▶ _TASK DETAILS_: Only lines holding "cactus" are needed; copy each of them from the data below.

▶ _DATA EXTRACT_:
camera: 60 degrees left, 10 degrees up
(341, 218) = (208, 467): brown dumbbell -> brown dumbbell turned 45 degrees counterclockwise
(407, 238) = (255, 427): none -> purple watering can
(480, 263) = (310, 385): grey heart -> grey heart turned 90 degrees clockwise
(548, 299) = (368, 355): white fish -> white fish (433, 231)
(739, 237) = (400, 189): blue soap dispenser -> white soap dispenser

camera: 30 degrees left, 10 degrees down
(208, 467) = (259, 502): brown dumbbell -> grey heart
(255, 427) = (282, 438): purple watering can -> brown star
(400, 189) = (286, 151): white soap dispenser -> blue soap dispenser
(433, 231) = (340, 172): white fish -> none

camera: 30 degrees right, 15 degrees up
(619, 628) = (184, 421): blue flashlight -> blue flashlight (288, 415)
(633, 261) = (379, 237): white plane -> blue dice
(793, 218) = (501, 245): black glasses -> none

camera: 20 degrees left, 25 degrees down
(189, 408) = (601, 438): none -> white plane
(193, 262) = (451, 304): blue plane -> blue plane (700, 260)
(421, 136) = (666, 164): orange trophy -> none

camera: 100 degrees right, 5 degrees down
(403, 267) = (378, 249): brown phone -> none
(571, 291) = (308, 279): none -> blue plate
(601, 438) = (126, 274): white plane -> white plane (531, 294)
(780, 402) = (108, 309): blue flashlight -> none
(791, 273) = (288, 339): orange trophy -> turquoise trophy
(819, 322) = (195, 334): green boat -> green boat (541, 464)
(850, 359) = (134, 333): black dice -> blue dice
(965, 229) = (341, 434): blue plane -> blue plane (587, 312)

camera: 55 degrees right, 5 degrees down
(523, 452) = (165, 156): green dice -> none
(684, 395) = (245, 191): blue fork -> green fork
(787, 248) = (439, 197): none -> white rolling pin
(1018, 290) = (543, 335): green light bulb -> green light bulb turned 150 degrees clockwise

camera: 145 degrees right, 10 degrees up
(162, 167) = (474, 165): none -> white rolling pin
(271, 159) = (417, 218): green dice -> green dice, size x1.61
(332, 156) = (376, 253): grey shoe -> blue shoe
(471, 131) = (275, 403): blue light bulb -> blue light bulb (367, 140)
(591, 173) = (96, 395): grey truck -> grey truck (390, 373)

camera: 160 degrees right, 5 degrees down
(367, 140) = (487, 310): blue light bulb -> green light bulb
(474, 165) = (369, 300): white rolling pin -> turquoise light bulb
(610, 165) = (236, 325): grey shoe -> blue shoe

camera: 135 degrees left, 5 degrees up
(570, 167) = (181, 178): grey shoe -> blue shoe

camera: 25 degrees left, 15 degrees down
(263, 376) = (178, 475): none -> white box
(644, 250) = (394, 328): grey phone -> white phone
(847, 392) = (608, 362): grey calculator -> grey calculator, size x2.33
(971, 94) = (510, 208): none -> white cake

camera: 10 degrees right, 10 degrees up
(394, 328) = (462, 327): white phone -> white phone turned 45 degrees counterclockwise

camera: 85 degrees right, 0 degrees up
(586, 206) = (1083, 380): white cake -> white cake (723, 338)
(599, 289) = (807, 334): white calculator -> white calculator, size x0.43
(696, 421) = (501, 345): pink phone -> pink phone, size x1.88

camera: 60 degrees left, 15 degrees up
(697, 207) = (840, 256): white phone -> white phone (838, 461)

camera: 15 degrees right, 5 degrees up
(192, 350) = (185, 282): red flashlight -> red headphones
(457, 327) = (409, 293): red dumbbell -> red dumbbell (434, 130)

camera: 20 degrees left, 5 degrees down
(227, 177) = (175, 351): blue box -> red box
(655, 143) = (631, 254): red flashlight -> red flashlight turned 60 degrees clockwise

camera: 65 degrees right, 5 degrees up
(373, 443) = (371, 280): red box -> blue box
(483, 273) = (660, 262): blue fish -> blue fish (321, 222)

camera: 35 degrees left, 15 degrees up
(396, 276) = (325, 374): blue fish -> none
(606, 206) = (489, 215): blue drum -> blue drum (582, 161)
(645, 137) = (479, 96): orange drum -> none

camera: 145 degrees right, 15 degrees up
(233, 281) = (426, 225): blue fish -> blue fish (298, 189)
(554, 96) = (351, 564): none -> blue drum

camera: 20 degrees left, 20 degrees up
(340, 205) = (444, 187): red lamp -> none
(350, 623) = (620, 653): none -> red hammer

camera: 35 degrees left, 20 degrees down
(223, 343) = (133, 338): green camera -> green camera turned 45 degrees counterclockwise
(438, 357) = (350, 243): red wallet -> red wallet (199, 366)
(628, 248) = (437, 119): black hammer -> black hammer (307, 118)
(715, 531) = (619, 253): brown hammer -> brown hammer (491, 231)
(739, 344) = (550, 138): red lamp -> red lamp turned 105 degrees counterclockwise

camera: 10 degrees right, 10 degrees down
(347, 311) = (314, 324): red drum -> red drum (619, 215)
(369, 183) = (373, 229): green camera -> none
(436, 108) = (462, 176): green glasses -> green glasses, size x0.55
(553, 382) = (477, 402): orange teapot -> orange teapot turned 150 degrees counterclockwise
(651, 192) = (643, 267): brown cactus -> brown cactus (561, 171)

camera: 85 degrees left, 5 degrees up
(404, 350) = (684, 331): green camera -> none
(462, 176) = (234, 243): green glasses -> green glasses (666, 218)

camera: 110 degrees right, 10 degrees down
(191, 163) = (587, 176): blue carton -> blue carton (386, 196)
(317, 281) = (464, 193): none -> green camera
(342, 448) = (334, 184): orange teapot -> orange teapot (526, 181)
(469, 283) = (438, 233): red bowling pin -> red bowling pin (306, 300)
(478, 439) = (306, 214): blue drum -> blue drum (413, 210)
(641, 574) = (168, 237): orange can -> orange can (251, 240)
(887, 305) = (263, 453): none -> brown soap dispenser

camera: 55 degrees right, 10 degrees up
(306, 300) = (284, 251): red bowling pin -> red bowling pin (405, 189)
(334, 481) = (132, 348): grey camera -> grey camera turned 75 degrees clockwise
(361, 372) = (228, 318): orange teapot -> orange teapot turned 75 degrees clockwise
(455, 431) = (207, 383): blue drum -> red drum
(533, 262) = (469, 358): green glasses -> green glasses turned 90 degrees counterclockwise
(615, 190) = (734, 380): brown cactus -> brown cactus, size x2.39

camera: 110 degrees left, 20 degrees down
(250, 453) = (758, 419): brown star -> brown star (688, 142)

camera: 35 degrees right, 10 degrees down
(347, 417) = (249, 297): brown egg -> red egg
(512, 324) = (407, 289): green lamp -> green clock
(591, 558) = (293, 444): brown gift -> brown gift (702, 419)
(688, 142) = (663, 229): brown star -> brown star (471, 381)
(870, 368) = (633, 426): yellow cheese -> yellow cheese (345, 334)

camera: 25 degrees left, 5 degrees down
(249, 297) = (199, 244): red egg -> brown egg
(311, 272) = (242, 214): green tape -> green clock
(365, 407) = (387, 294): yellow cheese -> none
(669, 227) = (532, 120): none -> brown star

▶ _TASK RESULT_:
(651, 192) = (643, 267): brown cactus -> brown cactus (561, 171)
(615, 190) = (734, 380): brown cactus -> brown cactus, size x2.39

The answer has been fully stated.